HOW TO COMPLETE THIS TASK: All of the data below should be printed again word for word, pictures excluded.

Stored records:
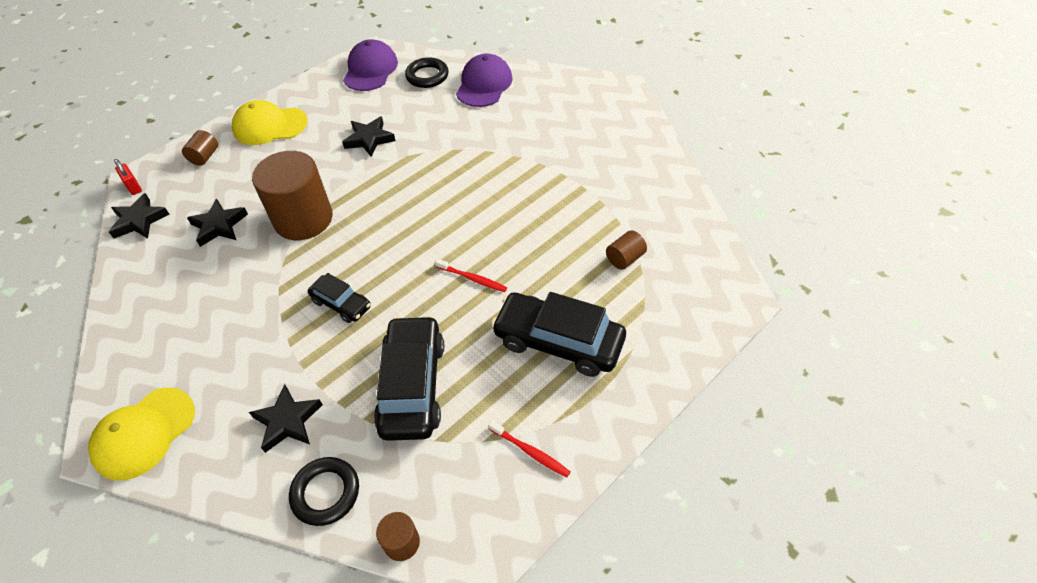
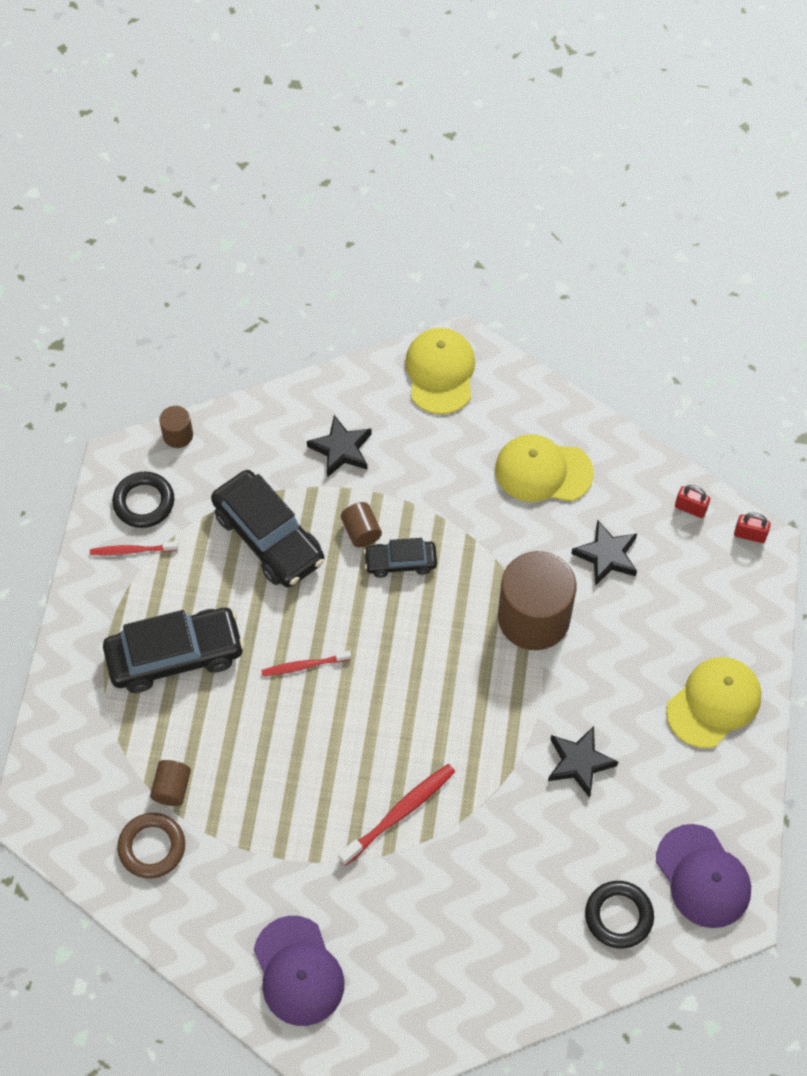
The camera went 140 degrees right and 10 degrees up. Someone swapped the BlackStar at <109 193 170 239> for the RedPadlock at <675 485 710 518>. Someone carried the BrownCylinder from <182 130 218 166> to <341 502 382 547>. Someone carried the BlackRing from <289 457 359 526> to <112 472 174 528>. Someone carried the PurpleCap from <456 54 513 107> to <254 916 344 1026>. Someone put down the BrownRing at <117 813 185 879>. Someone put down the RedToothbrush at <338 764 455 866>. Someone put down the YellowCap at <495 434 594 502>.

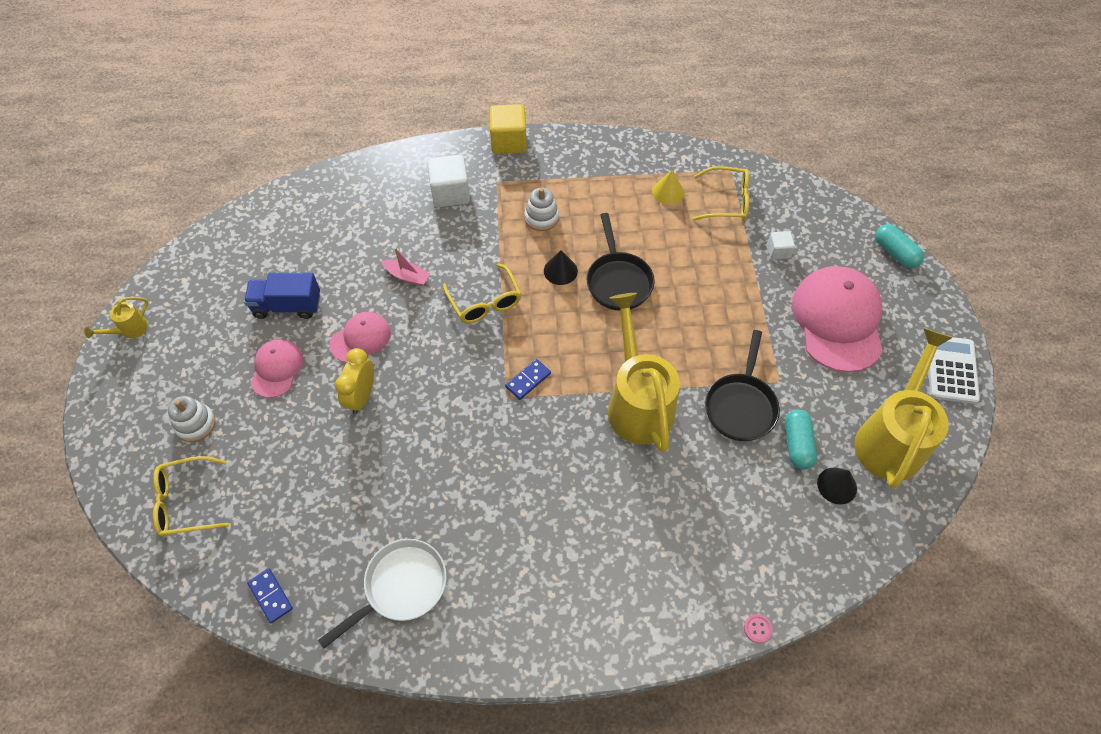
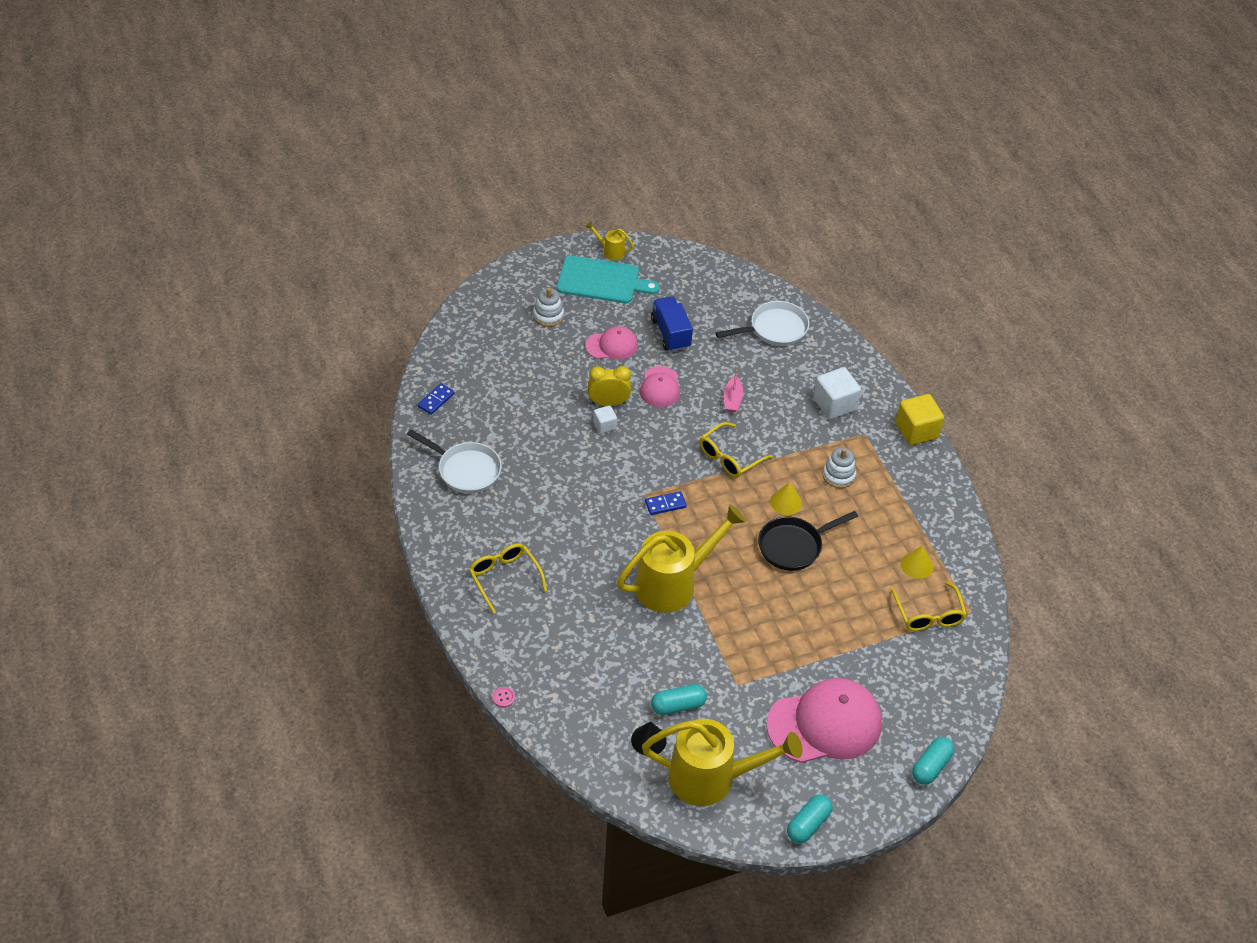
The camera went 70 degrees right and 10 degrees down. Someone carried the YellowGlasses from <153 456 229 537> to <469 543 547 614>. Someone rotated the PinkCap at <330 312 391 363> by 60 degrees clockwise. Someone rotated the BlueDomino at <505 359 551 400> by 45 degrees counterclockwise. Someone repainted the BlackCone at <544 250 578 285>, which became the YellowCone at <770 482 802 515>. Someone took away the BlackPan at <705 330 780 441>. Someone carried the WhiteCube from <767 231 795 260> to <593 405 617 434>. Someone swapped the WhiteCalculator at <927 337 980 404> for the TurquoiseCapsule at <787 794 833 843>. Someone put down the TurquoiseCuttingBoard at <557 256 660 303>. Someone put down the WhitePan at <715 301 809 346>.

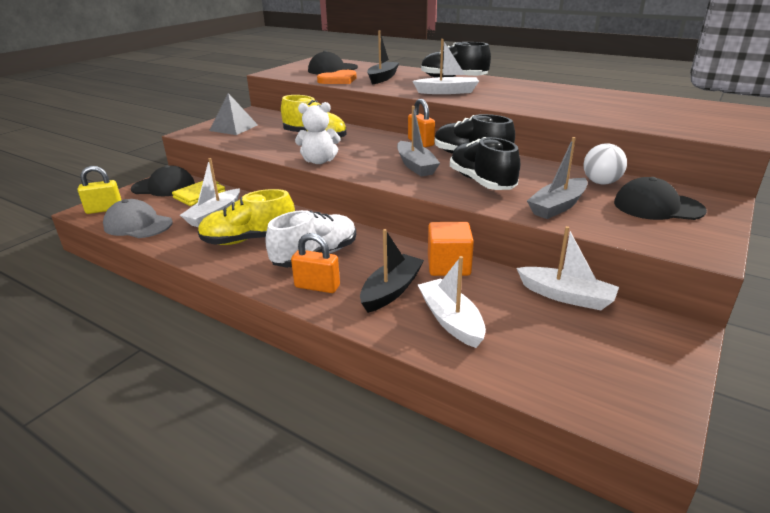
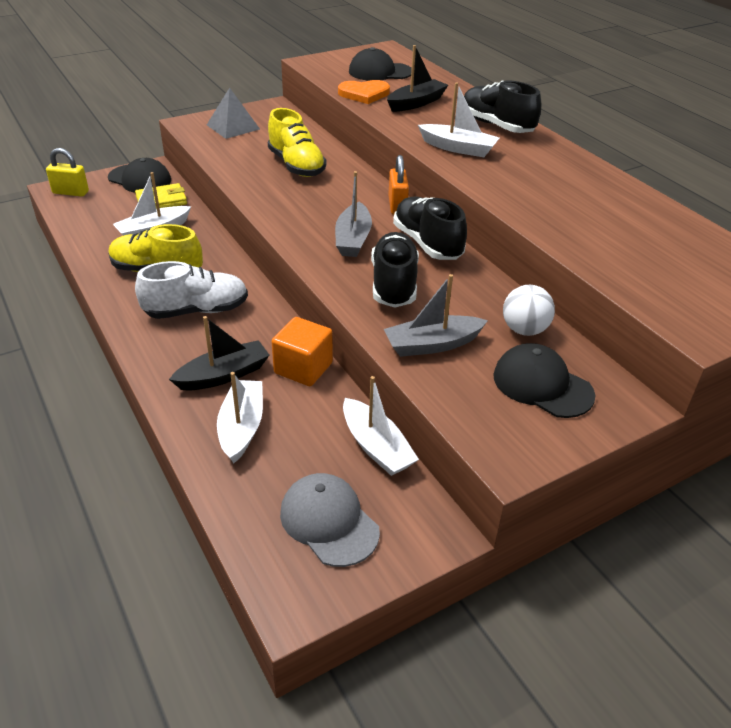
The camera went 25 degrees right and 10 degrees up. Someone carried the GreyCap from <103 199 173 238> to <280 473 380 567>. Someone took away the OrangePadlock at <291 233 340 293>. Someone took away the WhiteTeddyBear at <295 102 341 164>.

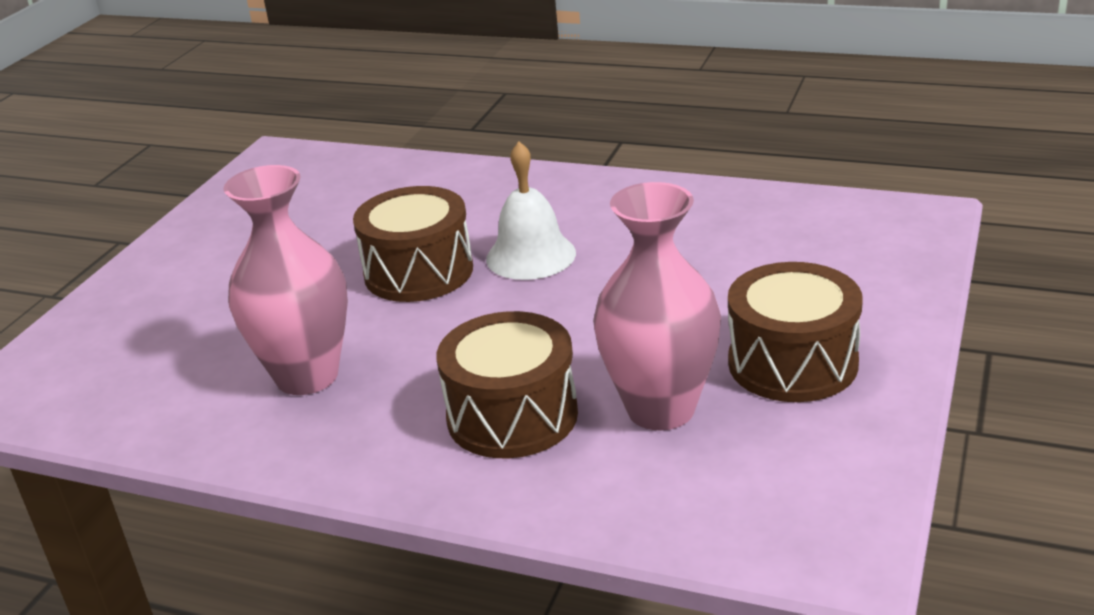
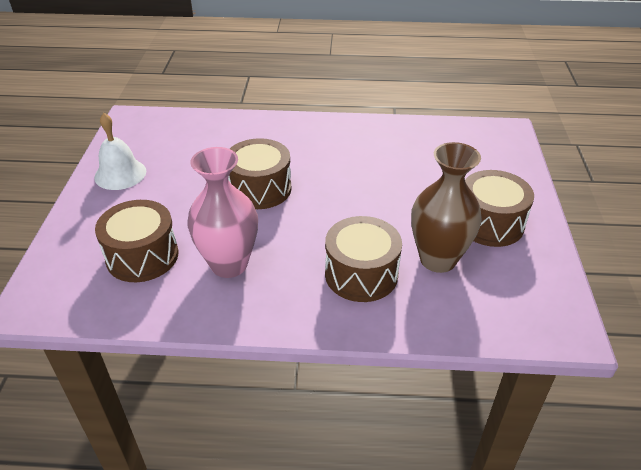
The camera went 20 degrees left and 10 degrees up. Someone carried the WhiteBell from <486 142 576 280> to <94 113 146 190>. Someone repainted the PinkVase at <593 182 721 430>, which became the BrownVase at <411 142 482 273>. Someone put down the BrownDrum at <95 200 178 282>.

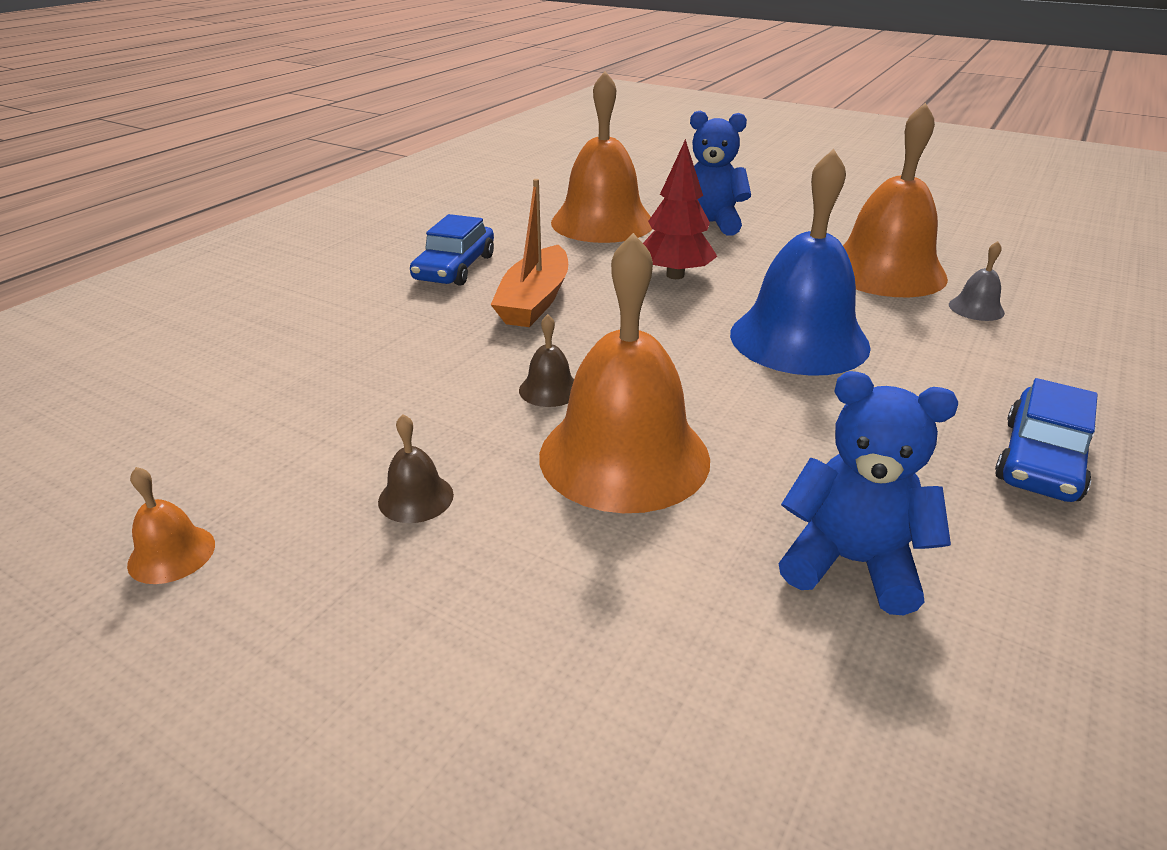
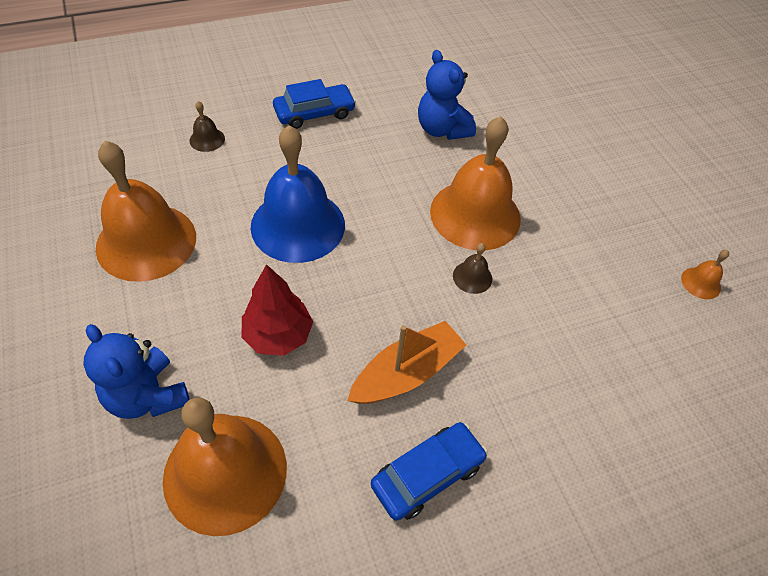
The camera went 145 degrees left and 20 degrees up. Someone carried the BrownBell from <378 414 454 523> to <189 101 225 152>. Someone took away the GreyBell at <949 241 1005 321>.

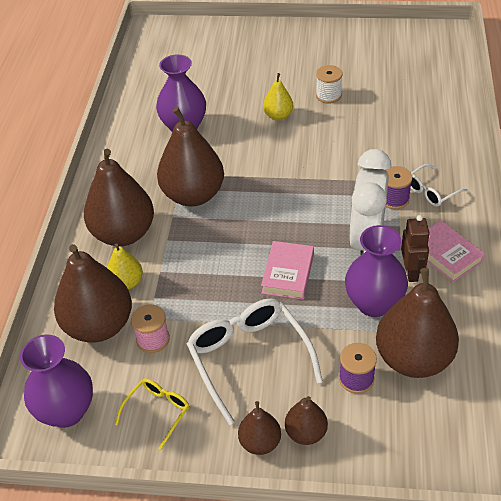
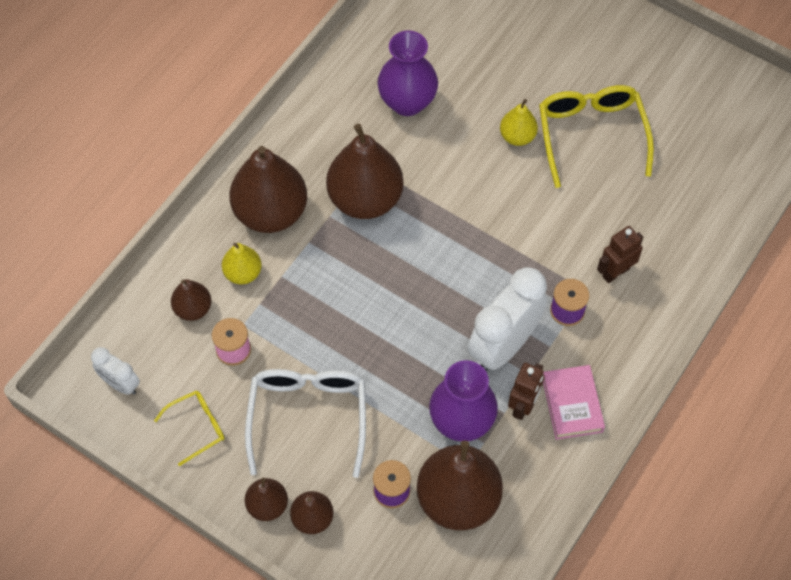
The camera went 25 degrees right and 15 degrees up. Someone swapped the PurpleVase at <20 335 93 428> for the WhiteClock at <91 347 140 395>. Someone scaled the BrownPear at <54 244 132 343> by 0.51. Someone took away the PinkBook at <261 241 314 300>. Someone swapped the WhiteSpool at <316 65 343 104> for the YellowGlasses at <539 85 654 188>. Someone took away the WhiteGlasses at <411 164 468 206>. Someone put down the BrownRobot at <597 226 643 283>.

COMPLETED TASK:
The camera went 140 degrees right and 10 degrees up. Someone swapped the BlackStar at <109 193 170 239> for the RedPadlock at <675 485 710 518>. Someone carried the BrownCylinder from <182 130 218 166> to <341 502 382 547>. Someone carried the BlackRing from <289 457 359 526> to <112 472 174 528>. Someone carried the PurpleCap from <456 54 513 107> to <254 916 344 1026>. Someone put down the BrownRing at <117 813 185 879>. Someone put down the RedToothbrush at <338 764 455 866>. Someone put down the YellowCap at <495 434 594 502>.

The camera went 70 degrees right and 10 degrees down. Someone carried the YellowGlasses from <153 456 229 537> to <469 543 547 614>. Someone rotated the PinkCap at <330 312 391 363> by 60 degrees clockwise. Someone rotated the BlueDomino at <505 359 551 400> by 45 degrees counterclockwise. Someone repainted the BlackCone at <544 250 578 285>, which became the YellowCone at <770 482 802 515>. Someone took away the BlackPan at <705 330 780 441>. Someone carried the WhiteCube from <767 231 795 260> to <593 405 617 434>. Someone swapped the WhiteCalculator at <927 337 980 404> for the TurquoiseCapsule at <787 794 833 843>. Someone put down the TurquoiseCuttingBoard at <557 256 660 303>. Someone put down the WhitePan at <715 301 809 346>.

The camera went 25 degrees right and 10 degrees up. Someone carried the GreyCap from <103 199 173 238> to <280 473 380 567>. Someone took away the OrangePadlock at <291 233 340 293>. Someone took away the WhiteTeddyBear at <295 102 341 164>.

The camera went 20 degrees left and 10 degrees up. Someone carried the WhiteBell from <486 142 576 280> to <94 113 146 190>. Someone repainted the PinkVase at <593 182 721 430>, which became the BrownVase at <411 142 482 273>. Someone put down the BrownDrum at <95 200 178 282>.

The camera went 145 degrees left and 20 degrees up. Someone carried the BrownBell from <378 414 454 523> to <189 101 225 152>. Someone took away the GreyBell at <949 241 1005 321>.

The camera went 25 degrees right and 15 degrees up. Someone swapped the PurpleVase at <20 335 93 428> for the WhiteClock at <91 347 140 395>. Someone scaled the BrownPear at <54 244 132 343> by 0.51. Someone took away the PinkBook at <261 241 314 300>. Someone swapped the WhiteSpool at <316 65 343 104> for the YellowGlasses at <539 85 654 188>. Someone took away the WhiteGlasses at <411 164 468 206>. Someone put down the BrownRobot at <597 226 643 283>.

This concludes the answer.